►

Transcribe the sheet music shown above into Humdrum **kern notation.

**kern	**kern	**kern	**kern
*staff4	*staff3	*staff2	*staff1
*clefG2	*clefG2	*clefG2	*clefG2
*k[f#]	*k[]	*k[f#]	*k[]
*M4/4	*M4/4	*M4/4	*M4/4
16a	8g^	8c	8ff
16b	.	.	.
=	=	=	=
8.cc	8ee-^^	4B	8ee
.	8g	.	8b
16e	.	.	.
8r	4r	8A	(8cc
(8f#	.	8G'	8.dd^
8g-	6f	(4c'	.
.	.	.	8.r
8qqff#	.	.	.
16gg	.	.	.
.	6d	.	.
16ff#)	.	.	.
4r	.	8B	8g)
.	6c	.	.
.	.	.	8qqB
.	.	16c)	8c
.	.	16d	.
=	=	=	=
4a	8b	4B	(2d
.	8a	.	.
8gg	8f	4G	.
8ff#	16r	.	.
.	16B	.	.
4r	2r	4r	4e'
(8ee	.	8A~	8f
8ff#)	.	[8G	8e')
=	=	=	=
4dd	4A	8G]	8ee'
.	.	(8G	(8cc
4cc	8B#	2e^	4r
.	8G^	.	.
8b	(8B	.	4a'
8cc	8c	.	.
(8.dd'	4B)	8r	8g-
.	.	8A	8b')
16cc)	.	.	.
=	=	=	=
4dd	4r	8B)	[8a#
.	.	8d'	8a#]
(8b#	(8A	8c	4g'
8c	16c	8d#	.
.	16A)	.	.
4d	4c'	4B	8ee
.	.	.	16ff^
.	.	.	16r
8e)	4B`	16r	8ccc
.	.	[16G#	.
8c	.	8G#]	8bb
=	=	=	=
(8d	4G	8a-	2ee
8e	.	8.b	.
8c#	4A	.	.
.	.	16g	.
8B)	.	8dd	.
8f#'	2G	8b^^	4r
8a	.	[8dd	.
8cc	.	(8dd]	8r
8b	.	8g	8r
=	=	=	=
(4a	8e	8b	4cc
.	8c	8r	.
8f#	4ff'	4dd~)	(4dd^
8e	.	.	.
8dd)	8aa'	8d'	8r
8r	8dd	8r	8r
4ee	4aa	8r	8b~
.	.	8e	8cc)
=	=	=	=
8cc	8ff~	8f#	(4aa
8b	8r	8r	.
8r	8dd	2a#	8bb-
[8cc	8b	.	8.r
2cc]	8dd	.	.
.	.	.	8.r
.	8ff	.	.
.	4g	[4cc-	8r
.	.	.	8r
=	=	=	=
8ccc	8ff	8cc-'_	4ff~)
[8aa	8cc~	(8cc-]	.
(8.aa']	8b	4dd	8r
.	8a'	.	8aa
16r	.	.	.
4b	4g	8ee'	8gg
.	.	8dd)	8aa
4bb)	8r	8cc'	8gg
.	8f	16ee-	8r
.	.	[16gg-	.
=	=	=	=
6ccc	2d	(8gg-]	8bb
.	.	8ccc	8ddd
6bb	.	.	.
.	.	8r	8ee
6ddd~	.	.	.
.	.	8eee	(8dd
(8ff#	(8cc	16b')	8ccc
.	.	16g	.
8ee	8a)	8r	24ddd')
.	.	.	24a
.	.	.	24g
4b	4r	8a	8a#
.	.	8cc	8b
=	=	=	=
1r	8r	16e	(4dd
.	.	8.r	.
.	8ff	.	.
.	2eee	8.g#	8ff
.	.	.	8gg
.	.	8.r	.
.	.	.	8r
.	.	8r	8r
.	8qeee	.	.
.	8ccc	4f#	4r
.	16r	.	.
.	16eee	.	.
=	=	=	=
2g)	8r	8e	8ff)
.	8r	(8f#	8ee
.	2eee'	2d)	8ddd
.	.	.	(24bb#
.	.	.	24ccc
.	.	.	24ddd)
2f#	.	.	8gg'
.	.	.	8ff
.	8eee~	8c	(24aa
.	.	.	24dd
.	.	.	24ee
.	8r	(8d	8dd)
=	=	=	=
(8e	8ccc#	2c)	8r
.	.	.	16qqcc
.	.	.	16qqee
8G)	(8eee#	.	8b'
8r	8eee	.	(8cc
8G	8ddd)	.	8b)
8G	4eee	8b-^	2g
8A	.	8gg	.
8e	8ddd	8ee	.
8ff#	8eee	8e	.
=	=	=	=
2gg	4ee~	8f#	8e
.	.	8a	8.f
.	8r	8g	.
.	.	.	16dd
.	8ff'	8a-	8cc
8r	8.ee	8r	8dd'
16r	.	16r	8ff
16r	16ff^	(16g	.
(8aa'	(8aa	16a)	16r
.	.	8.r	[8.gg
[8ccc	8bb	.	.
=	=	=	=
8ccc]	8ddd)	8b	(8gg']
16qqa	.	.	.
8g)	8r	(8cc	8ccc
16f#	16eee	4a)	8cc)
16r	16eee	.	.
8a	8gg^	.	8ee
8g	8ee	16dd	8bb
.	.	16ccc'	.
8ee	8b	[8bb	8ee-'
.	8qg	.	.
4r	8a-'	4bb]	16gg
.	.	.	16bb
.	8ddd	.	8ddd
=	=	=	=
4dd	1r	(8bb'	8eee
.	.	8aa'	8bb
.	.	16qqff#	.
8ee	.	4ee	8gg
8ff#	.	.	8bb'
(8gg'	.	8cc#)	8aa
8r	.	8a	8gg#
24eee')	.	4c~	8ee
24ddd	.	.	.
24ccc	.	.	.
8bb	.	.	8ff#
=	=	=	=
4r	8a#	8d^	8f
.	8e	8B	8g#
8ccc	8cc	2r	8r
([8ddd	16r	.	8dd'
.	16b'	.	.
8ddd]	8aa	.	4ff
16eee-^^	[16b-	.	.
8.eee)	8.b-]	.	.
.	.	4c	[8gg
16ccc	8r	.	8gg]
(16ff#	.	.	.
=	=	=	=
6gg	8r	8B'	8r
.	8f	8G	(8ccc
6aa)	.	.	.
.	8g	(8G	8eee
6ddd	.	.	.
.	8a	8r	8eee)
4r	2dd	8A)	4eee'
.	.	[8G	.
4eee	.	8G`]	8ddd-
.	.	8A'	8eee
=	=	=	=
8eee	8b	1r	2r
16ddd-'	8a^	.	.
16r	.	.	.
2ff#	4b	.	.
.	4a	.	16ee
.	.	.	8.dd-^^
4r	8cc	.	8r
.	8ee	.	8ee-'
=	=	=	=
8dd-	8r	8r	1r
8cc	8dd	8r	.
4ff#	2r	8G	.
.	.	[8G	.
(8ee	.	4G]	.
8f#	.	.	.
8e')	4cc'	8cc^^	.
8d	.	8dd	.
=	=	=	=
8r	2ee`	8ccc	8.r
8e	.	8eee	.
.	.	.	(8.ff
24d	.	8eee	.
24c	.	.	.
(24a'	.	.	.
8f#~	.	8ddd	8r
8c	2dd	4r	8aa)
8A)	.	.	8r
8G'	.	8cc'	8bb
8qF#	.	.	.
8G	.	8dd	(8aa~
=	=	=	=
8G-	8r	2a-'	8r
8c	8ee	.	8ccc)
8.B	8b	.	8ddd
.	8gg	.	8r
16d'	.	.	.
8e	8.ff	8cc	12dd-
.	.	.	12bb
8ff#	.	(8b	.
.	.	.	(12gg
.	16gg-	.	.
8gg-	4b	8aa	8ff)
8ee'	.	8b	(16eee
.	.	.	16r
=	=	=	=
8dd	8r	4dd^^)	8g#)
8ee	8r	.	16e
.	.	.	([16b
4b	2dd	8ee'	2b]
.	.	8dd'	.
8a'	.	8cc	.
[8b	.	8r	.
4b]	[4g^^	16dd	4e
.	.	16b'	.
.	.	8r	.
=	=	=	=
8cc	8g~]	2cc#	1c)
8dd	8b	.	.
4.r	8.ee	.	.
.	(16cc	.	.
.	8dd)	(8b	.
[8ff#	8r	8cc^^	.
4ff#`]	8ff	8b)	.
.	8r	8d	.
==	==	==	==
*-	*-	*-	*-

◄

## Stated goal
Pick out each line in the records above that contains the string "kern", and copy those lines.

## Solution to this exercise
Transcribe the sheet music shown above into Humdrum **kern notation.
**kern	**kern	**kern	**kern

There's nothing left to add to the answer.